== EXERCISE DESCRIPTION ==
Using the records below, give again exactly the lines from the line that contains "The second view gained the pink_hammer" through the line that contains "The pink_tape ended", both ends included, and only those.

== Spatial reasoning data ==
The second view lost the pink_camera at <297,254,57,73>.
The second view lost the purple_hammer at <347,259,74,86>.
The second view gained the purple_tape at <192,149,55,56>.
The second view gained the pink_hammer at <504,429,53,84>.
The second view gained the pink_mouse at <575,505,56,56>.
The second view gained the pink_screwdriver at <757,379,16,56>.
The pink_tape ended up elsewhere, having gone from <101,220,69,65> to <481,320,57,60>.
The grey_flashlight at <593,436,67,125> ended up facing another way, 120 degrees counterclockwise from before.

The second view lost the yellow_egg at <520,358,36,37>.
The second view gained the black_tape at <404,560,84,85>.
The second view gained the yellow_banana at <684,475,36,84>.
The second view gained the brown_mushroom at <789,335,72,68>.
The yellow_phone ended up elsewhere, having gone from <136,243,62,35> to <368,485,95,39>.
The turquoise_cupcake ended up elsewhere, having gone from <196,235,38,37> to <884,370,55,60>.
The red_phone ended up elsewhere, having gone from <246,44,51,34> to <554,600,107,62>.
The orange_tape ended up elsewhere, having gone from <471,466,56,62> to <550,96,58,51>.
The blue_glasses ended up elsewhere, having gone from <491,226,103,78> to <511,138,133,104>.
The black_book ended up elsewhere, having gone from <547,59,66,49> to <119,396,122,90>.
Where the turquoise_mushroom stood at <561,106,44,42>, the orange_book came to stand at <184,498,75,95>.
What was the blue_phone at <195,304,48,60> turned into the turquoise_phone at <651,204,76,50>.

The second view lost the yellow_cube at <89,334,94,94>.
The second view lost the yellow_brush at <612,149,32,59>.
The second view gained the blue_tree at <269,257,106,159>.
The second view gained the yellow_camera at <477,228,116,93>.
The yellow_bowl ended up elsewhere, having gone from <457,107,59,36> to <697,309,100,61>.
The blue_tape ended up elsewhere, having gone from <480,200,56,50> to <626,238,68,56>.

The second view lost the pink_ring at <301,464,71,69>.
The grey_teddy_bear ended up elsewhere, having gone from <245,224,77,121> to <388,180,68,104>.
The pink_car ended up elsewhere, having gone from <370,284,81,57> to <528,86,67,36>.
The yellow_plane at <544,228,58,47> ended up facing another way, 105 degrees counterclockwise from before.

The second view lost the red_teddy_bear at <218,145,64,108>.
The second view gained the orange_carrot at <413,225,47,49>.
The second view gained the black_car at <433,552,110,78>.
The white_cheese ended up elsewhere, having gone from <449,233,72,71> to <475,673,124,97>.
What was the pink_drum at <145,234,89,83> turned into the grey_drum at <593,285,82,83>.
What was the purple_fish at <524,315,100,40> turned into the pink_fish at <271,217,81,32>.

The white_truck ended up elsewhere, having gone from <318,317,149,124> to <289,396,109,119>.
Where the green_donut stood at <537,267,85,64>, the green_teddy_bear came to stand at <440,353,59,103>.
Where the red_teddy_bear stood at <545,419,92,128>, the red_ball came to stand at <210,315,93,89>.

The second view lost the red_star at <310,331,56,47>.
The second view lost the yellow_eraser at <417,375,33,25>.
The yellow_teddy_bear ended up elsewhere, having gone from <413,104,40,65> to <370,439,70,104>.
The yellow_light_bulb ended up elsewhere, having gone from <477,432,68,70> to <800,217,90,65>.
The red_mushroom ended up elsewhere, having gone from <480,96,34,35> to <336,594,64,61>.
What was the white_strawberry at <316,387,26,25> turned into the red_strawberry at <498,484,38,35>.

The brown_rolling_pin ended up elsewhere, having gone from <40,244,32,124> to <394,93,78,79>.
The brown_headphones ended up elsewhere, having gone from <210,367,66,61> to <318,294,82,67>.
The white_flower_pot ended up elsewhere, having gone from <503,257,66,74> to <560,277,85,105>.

== RESPONSE TO THIS TASK ==
The second view gained the pink_hammer at <504,429,53,84>.
The second view gained the pink_mouse at <575,505,56,56>.
The second view gained the pink_screwdriver at <757,379,16,56>.
The pink_tape ended up elsewhere, having gone from <101,220,69,65> to <481,320,57,60>.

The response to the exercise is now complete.